### [Your assignment]
Locate the word "minus" in the data below, then copy every line that holds it.

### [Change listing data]
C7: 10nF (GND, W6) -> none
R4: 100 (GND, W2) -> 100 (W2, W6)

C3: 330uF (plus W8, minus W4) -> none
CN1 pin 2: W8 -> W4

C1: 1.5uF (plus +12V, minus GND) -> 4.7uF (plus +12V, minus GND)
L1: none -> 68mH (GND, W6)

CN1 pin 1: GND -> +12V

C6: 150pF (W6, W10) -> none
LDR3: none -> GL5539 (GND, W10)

...

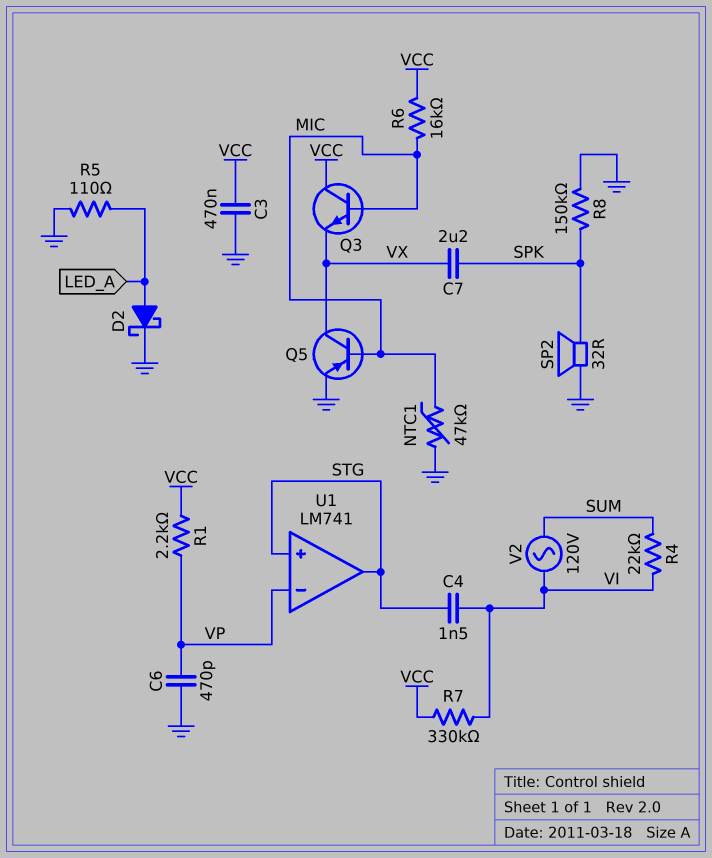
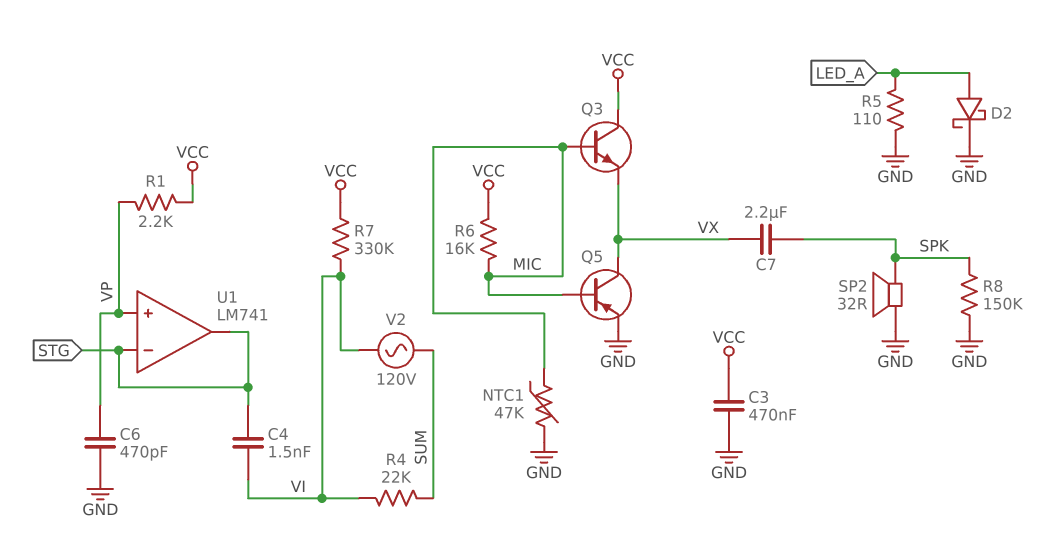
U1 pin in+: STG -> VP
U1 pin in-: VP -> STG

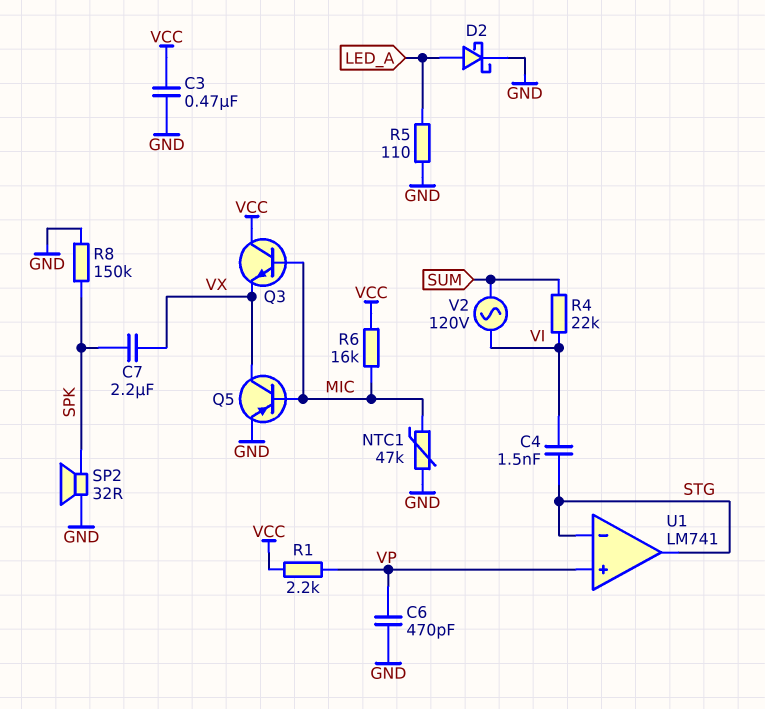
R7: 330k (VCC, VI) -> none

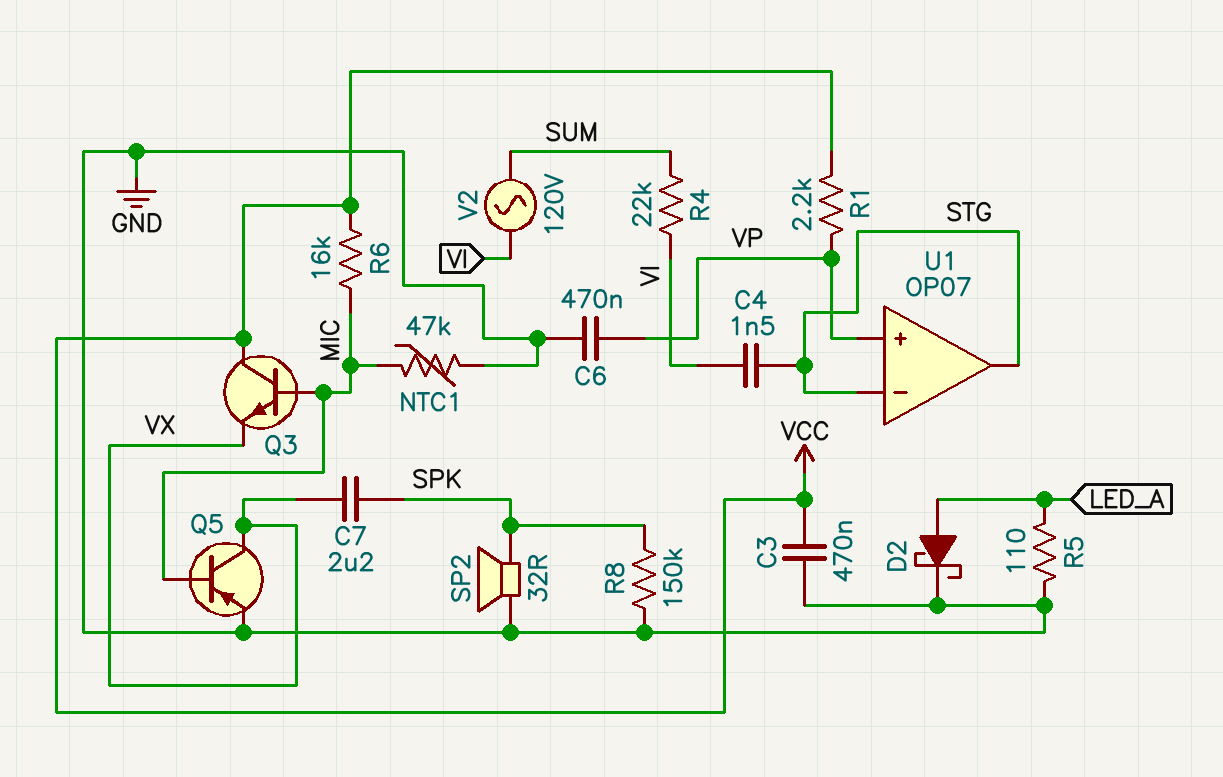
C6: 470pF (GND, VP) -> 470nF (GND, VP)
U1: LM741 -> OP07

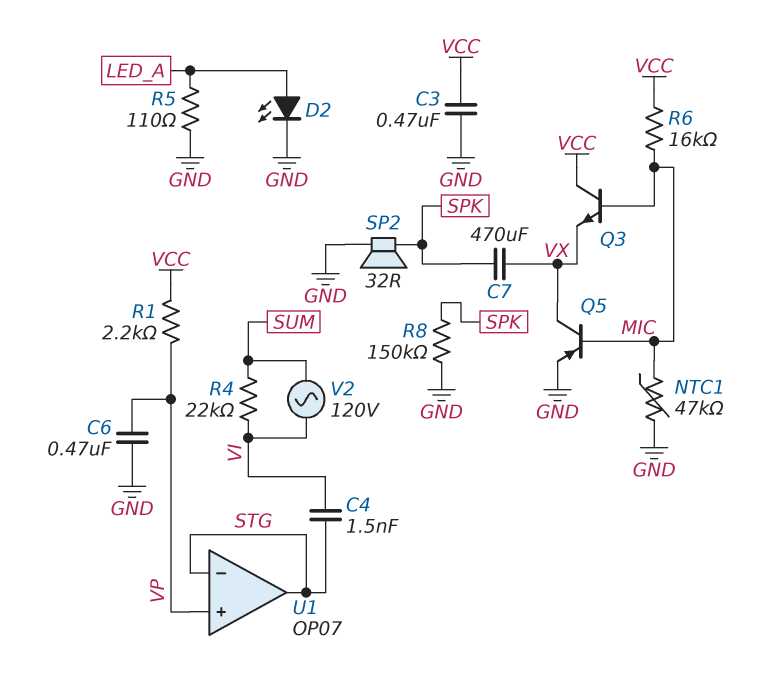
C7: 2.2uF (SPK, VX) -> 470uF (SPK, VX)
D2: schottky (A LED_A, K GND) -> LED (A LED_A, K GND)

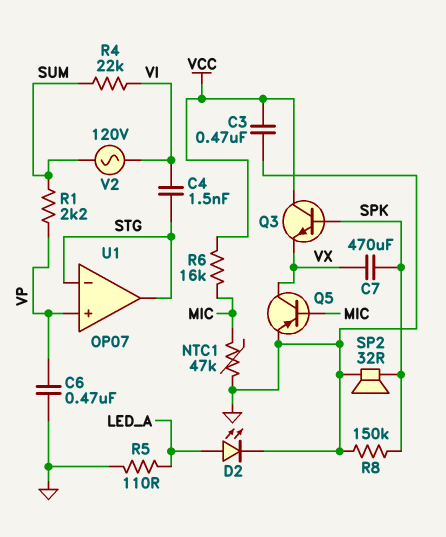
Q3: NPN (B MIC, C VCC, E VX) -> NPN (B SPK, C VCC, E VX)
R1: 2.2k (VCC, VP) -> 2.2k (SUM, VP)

### [Output for this task]
C3: 330uF (plus W8, minus W4) -> none
C1: 1.5uF (plus +12V, minus GND) -> 4.7uF (plus +12V, minus GND)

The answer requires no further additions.